§ **What you need to do**
From the line with "yellow apple [758,315,817,368]" down to the final line of the material below, quote every line exactly and leave out all lines before it.

§ **Recorded data**
···

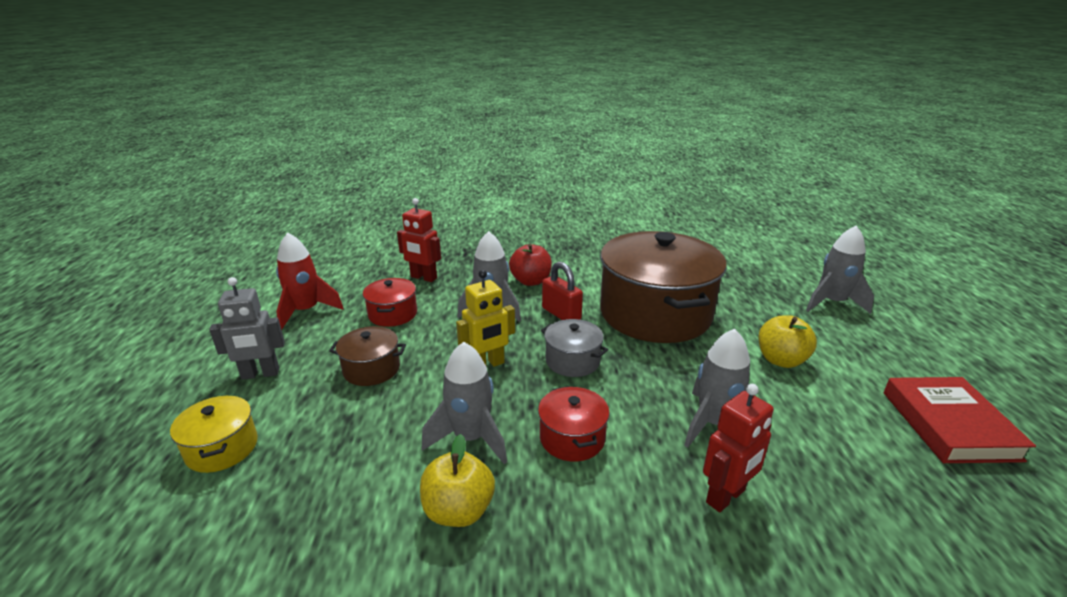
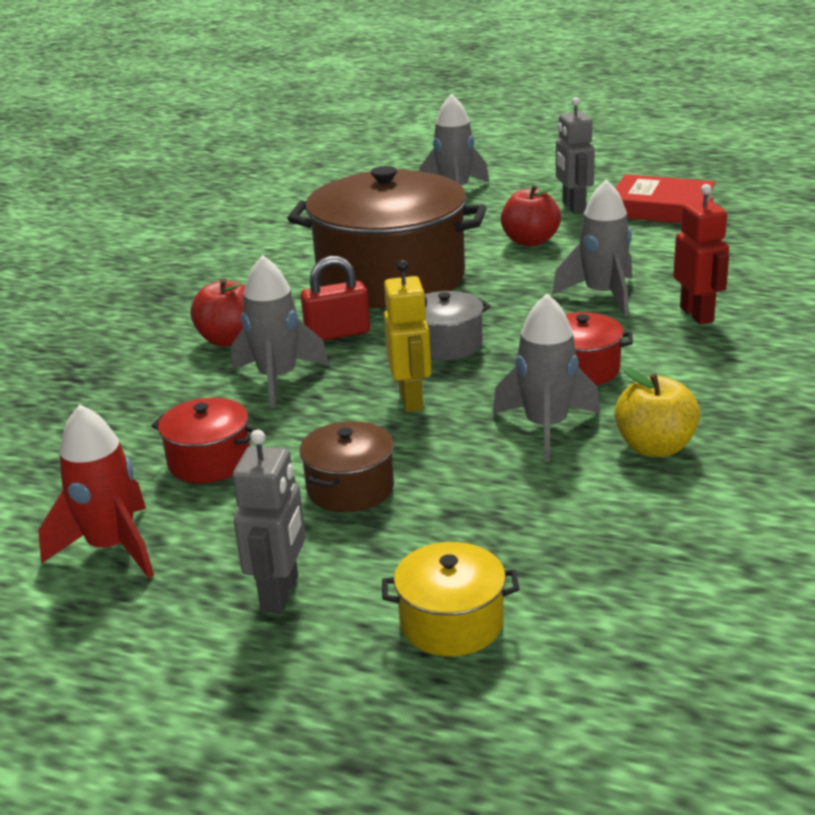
camera: 65 degrees left, 0 degrees up
red robot [397,198,441,282] -> none
yellow apple [758,315,817,368] -> red apple [501,185,561,247]
none -> grey robot [556,97,595,214]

···

§ **Exercise output**
yellow apple [758,315,817,368] -> red apple [501,185,561,247]
none -> grey robot [556,97,595,214]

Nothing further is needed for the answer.